→ Problem statement:
The records appear below. Set down exactly each line from the one that contains "Objects present in" through the last, both included.

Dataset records
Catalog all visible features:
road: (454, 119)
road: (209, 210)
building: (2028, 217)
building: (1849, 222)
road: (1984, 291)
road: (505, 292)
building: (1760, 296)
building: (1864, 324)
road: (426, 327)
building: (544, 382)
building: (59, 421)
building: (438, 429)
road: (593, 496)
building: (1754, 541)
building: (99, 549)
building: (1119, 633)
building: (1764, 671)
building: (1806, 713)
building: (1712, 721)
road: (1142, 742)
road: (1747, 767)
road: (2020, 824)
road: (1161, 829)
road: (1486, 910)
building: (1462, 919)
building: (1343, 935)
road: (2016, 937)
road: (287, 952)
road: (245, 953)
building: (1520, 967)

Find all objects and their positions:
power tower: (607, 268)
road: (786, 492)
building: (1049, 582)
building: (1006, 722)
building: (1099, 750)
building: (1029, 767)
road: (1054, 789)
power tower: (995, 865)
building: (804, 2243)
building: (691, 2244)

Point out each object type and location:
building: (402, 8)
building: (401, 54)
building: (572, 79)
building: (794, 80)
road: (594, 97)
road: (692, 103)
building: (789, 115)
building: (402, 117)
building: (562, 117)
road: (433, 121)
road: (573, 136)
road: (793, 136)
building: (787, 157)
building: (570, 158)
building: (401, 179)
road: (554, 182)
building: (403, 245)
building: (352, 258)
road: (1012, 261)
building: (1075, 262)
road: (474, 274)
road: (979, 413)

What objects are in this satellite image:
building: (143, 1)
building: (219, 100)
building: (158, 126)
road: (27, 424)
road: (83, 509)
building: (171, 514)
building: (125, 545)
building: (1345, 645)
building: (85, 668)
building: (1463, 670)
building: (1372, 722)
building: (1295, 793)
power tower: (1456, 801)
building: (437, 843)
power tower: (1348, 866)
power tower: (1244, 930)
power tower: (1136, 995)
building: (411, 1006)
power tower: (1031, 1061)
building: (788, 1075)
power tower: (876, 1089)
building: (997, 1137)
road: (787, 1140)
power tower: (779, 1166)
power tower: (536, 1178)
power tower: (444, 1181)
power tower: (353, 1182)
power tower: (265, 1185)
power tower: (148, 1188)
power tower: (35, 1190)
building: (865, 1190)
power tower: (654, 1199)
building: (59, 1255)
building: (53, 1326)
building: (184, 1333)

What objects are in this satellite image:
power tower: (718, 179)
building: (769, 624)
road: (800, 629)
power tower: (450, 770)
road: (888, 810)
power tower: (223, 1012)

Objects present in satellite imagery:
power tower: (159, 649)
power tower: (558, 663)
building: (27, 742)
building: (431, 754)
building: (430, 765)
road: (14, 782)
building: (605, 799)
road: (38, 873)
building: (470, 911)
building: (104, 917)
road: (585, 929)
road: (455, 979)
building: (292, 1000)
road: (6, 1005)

→ Solution for this task:
Objects present in satellite imagery:
power tower: (159, 649)
power tower: (558, 663)
building: (27, 742)
building: (431, 754)
building: (430, 765)
road: (14, 782)
building: (605, 799)
road: (38, 873)
building: (470, 911)
building: (104, 917)
road: (585, 929)
road: (455, 979)
building: (292, 1000)
road: (6, 1005)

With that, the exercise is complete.